Work required
Which lines in the records below include the word "glue"? Report each of them in full.

[Object change descriptions]
· · · · ·
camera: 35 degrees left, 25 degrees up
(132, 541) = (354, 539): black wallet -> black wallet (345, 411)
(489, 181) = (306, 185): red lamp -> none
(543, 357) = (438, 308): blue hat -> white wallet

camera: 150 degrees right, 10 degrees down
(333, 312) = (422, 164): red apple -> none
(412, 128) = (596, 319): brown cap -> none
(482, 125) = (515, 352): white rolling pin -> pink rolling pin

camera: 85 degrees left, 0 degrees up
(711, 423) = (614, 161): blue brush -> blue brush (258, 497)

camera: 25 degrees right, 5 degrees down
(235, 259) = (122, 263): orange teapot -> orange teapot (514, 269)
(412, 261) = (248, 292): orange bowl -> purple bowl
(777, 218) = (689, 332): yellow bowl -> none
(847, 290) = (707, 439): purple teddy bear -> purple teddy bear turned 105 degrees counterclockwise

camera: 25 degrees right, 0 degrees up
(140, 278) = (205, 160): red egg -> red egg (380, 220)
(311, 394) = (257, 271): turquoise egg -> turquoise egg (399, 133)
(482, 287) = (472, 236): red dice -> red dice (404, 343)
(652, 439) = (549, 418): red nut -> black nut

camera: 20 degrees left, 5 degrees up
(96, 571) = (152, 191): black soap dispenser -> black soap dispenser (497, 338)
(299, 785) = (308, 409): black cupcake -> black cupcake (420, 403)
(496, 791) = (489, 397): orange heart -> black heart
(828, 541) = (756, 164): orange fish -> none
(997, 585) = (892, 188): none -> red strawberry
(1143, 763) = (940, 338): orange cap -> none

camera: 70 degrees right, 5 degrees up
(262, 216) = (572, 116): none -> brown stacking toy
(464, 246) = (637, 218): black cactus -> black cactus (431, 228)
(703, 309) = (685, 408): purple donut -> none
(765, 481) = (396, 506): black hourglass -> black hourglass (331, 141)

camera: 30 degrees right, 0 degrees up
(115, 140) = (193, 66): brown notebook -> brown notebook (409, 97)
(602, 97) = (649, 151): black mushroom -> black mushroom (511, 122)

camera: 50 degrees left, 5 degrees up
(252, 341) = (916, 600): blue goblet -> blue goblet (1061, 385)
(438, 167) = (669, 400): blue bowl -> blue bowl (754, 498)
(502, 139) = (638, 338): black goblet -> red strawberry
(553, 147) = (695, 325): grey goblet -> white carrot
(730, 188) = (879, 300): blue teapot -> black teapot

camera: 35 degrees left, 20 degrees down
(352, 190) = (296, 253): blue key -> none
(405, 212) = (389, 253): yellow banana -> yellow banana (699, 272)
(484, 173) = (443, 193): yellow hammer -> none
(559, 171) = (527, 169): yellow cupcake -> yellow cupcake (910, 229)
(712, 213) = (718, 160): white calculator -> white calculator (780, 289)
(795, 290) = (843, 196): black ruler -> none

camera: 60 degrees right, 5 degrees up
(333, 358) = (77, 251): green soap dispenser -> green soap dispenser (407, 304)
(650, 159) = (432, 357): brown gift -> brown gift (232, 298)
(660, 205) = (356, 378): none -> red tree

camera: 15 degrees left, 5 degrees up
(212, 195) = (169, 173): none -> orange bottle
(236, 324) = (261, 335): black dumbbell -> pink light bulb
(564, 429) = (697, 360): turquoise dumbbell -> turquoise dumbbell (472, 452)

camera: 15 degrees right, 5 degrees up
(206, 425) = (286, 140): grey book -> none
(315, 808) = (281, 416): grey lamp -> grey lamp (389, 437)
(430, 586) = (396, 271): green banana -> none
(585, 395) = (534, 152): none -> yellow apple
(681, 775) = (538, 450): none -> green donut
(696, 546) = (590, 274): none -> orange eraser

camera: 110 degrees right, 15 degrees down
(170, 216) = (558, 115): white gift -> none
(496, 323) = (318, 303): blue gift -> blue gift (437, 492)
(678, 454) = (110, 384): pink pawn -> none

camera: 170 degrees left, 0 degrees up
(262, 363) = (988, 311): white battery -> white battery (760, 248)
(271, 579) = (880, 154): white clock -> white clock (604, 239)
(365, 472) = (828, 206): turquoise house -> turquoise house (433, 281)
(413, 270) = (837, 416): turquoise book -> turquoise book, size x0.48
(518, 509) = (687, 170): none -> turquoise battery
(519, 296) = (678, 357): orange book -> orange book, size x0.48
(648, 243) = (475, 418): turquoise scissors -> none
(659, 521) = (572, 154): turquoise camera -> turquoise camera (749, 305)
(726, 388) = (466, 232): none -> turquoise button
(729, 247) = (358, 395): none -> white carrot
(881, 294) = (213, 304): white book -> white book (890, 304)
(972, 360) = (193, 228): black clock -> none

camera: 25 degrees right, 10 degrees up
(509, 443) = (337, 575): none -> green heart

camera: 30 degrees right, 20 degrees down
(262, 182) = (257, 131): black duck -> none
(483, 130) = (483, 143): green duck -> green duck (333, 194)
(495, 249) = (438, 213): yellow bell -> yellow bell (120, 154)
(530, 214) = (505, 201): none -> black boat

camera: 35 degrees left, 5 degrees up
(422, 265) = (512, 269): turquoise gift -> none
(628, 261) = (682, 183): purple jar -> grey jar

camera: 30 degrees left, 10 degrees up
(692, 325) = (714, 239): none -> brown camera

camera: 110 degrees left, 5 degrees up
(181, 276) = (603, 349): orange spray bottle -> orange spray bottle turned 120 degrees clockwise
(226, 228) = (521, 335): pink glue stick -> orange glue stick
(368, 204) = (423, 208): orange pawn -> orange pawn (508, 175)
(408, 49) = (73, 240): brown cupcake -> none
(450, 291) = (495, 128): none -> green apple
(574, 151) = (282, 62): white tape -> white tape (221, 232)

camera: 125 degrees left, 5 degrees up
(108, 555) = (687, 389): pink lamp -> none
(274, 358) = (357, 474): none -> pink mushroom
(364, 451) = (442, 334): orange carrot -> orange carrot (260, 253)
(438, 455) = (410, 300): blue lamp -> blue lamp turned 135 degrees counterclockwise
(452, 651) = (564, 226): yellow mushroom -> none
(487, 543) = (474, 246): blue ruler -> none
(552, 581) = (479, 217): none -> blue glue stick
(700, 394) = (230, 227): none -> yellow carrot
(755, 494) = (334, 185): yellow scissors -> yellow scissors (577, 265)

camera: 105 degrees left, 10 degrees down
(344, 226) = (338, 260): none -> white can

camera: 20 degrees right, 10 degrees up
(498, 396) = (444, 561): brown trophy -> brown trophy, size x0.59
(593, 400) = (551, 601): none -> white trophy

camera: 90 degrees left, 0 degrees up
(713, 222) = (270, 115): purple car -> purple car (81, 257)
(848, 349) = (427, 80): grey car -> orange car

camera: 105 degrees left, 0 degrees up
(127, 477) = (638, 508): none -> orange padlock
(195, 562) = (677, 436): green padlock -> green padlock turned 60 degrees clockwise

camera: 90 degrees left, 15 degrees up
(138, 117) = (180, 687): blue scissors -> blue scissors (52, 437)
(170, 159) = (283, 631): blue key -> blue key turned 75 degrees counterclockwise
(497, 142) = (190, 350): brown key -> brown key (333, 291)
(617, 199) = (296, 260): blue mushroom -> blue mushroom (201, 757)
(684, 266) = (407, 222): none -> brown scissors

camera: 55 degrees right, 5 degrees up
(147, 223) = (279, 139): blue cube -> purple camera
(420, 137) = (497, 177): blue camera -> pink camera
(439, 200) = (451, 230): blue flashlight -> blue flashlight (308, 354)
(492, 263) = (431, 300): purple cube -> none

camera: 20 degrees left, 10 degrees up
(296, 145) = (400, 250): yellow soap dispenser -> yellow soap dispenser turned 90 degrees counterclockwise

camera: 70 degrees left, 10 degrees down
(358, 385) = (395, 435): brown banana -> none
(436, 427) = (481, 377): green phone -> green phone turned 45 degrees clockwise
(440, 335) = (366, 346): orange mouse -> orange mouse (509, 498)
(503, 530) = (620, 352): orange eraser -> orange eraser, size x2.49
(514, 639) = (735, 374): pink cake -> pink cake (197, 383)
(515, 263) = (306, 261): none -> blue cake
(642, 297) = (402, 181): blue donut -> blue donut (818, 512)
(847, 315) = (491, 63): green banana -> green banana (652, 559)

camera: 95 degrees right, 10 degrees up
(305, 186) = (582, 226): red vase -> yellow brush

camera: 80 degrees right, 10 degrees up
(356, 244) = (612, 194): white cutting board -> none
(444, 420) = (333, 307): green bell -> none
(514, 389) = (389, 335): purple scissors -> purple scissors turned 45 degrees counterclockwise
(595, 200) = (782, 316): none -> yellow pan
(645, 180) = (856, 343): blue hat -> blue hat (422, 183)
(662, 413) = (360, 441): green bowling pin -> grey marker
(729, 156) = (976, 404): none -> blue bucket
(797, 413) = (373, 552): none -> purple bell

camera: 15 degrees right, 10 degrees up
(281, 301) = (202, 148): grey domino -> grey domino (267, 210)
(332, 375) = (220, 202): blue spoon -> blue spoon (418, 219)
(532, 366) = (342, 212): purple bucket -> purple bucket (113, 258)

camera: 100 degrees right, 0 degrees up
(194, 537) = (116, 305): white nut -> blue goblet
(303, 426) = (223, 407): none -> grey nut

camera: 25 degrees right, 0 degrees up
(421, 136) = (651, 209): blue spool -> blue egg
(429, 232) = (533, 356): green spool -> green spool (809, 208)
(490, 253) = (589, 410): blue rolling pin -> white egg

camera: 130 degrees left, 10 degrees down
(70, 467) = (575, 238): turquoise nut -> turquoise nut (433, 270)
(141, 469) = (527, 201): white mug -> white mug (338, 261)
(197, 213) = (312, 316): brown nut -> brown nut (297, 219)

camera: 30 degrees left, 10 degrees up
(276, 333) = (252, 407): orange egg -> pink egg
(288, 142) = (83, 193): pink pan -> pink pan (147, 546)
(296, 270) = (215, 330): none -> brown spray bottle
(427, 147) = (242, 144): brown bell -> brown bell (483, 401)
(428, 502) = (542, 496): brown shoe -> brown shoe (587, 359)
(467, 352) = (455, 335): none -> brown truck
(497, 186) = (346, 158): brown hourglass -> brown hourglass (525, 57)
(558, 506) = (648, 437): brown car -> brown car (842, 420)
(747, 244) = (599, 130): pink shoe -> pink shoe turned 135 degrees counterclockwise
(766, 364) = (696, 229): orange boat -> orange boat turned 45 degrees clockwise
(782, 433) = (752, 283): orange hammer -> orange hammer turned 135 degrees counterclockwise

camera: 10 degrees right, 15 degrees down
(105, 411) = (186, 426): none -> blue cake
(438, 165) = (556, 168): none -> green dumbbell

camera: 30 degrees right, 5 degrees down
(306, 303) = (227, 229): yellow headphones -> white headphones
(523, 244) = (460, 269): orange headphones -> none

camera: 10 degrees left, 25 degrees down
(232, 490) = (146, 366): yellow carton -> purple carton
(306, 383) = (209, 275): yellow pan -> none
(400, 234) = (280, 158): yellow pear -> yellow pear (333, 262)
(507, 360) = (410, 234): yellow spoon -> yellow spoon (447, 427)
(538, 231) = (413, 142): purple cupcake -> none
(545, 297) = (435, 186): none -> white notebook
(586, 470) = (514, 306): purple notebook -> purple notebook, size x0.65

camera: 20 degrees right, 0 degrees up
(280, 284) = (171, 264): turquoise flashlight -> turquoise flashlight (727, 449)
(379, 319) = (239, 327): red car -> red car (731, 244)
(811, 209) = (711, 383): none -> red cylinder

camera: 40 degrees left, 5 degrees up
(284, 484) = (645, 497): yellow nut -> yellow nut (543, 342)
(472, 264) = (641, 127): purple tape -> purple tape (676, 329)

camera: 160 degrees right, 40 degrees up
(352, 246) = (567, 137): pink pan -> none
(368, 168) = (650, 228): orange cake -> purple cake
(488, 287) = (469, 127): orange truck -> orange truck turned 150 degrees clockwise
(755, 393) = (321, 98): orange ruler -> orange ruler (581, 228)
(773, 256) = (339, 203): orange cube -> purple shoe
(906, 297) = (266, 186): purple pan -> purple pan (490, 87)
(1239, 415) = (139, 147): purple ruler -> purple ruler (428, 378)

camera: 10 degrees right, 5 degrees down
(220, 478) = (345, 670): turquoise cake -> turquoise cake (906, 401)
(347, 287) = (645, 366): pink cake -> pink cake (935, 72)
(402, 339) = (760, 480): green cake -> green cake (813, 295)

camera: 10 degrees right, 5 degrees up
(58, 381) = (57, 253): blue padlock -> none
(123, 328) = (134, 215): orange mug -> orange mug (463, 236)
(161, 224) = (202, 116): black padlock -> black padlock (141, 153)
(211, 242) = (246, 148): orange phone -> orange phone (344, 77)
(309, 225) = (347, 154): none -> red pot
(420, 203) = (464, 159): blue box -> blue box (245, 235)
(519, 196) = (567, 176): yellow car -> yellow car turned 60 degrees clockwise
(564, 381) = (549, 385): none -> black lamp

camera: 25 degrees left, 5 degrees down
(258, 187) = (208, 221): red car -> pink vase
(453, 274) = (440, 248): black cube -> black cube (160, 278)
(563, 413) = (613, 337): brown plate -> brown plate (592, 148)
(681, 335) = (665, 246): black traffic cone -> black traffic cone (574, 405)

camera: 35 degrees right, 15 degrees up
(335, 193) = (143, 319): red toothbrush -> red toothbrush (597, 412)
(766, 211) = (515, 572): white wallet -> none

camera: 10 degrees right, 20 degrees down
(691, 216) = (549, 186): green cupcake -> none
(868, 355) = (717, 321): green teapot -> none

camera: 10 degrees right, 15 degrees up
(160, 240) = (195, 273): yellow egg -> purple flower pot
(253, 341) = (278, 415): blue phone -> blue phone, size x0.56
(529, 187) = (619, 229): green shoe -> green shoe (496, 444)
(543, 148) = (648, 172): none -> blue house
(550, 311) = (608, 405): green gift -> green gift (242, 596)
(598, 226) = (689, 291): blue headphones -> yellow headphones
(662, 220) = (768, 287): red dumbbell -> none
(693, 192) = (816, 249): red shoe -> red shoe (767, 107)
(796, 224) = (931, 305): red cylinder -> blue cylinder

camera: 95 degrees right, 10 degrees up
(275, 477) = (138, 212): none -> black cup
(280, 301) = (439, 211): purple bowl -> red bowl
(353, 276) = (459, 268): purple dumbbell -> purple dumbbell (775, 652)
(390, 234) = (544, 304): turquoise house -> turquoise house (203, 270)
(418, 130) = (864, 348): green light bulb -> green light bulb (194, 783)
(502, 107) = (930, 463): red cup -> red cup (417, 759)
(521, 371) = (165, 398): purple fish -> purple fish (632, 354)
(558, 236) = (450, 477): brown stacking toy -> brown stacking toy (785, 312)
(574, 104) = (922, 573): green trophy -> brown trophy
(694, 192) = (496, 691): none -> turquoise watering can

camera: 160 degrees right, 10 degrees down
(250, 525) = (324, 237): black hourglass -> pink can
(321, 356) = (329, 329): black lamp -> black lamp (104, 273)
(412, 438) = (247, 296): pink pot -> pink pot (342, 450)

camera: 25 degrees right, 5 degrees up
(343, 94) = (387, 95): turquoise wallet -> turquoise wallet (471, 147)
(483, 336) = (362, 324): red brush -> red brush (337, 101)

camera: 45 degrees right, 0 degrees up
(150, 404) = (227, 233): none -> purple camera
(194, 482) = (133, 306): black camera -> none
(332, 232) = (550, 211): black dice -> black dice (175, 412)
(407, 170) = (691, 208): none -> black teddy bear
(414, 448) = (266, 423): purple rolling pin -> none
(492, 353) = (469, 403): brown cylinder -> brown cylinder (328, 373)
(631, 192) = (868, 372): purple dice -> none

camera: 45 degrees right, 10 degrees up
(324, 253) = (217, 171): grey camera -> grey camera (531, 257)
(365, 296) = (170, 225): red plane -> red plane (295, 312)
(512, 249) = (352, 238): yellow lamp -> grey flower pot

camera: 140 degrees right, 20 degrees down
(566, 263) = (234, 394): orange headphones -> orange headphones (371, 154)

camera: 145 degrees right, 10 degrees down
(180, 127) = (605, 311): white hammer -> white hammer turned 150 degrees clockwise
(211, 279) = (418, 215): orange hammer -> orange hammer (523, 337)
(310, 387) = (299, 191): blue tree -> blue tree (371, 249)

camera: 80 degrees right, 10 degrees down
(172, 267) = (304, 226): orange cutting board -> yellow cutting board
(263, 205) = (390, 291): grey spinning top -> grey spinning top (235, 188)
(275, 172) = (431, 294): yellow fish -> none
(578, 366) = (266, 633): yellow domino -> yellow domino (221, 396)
· · · · ·
Response
(226, 228) = (521, 335): pink glue stick -> orange glue stick
(552, 581) = (479, 217): none -> blue glue stick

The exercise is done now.